== Prompt ==
From the material below, retype exactly the lines that begin at the line with "blue diamond: rotated" and end after the line with "pink circle: moved 1 px down"; pictures stay out of the copy.

[Start of section]

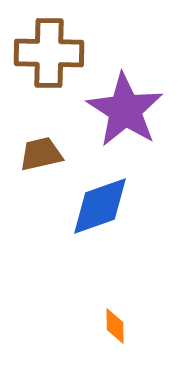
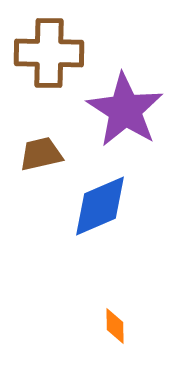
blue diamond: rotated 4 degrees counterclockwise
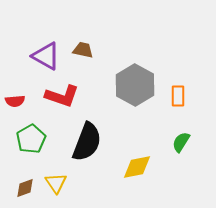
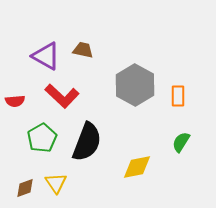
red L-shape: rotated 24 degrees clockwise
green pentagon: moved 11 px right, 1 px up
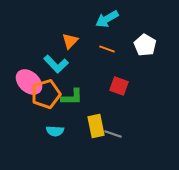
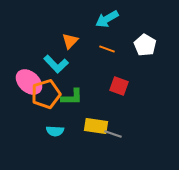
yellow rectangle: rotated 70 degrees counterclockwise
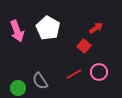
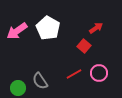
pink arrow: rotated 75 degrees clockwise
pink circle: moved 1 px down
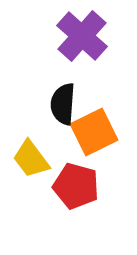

[End of section]
[Start of section]

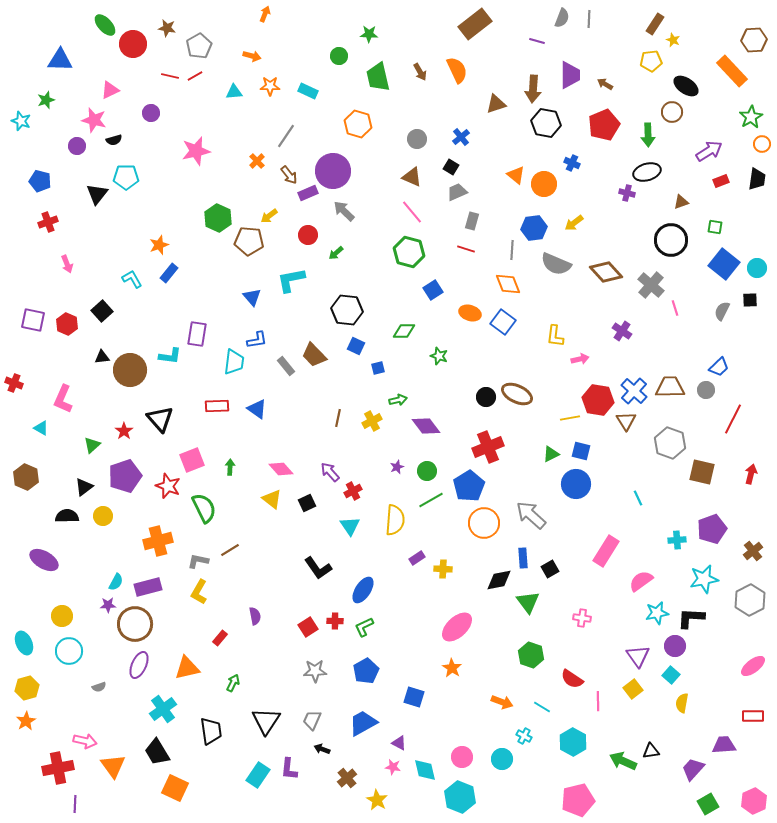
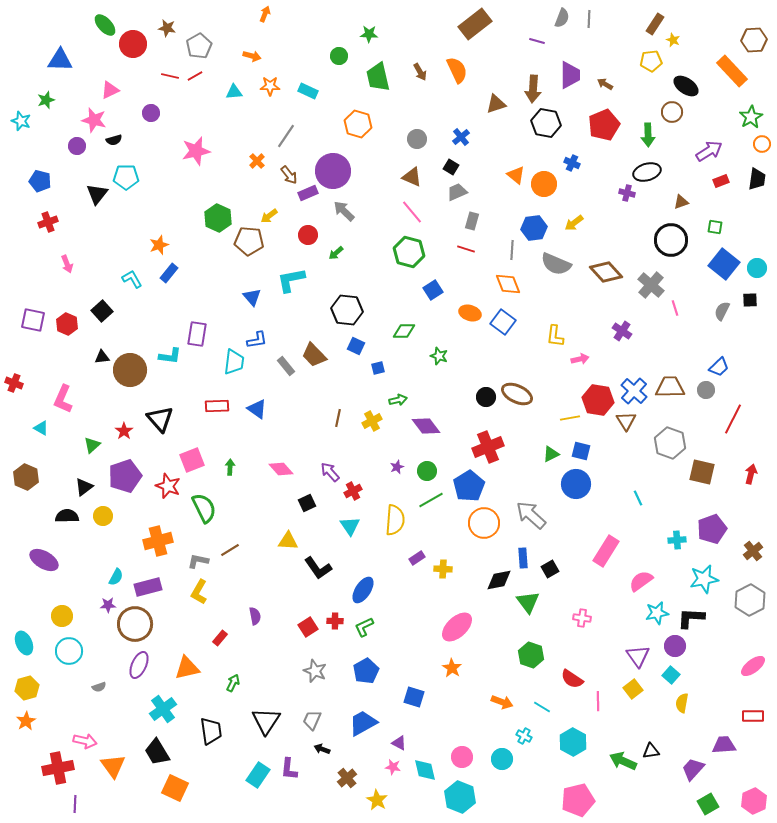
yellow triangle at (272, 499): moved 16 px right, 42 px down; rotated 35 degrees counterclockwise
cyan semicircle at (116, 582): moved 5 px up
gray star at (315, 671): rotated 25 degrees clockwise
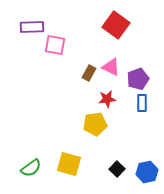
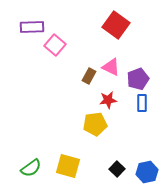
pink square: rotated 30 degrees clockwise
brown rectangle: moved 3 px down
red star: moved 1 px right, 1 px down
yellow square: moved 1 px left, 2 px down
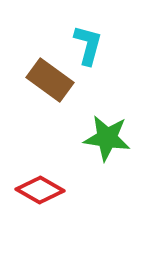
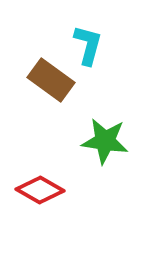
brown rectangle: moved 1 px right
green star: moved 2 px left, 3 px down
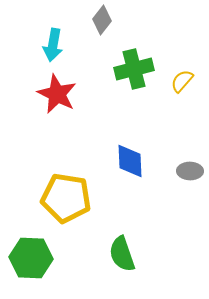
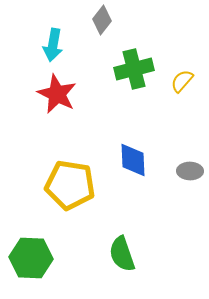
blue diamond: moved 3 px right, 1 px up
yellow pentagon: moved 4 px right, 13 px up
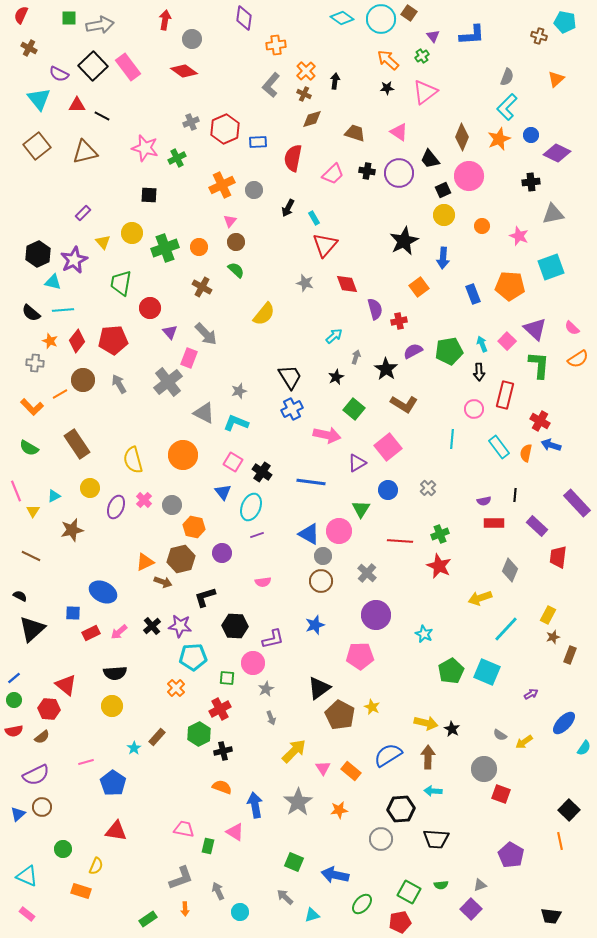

[End of section]

== Written answer ==
blue diamond: rotated 4 degrees counterclockwise
red L-shape: rotated 24 degrees clockwise
green pentagon: moved 11 px right, 1 px up
yellow rectangle: rotated 70 degrees counterclockwise
pink arrow: rotated 75 degrees clockwise
pink circle: moved 1 px down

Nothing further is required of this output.